What you need to do |
Return every line of the entries below that contains the string "delivered".

(Screenshot and document pointing data)

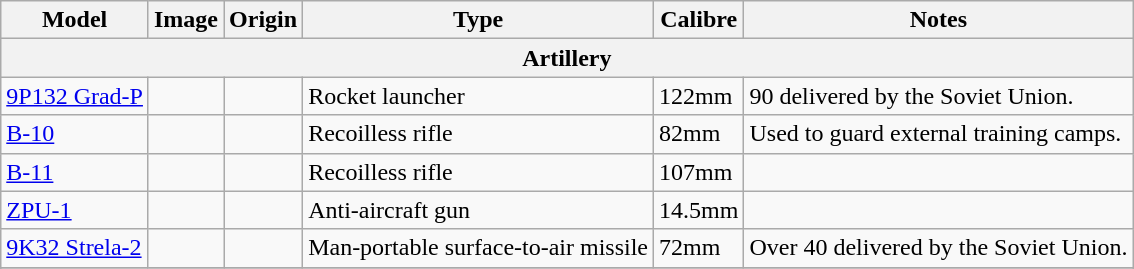
B-11 (75, 172)
90 delivered by the Soviet Union. (938, 96)
Over 40 delivered by the Soviet Union. (938, 248)
Model (75, 20)
107mm (699, 172)
ZPU-1 (75, 210)
Image (186, 20)
Rocket launcher (478, 96)
122mm (699, 96)
B-10 (75, 134)
9K32 Strela-2 (75, 248)
Used to guard external training camps. (938, 134)
Type (478, 20)
82mm (699, 134)
Artillery (567, 58)
14.5mm (699, 210)
Man-portable surface-to-air missile (478, 248)
Anti-aircraft gun (478, 210)
72mm (699, 248)
9P132 Grad-P (75, 96)
Calibre (699, 20)
Notes (938, 20)
Origin (264, 20)
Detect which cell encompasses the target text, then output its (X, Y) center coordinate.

Complete answer |
90 delivered by the Soviet Union. (938, 96)
Over 40 delivered by the Soviet Union. (938, 248)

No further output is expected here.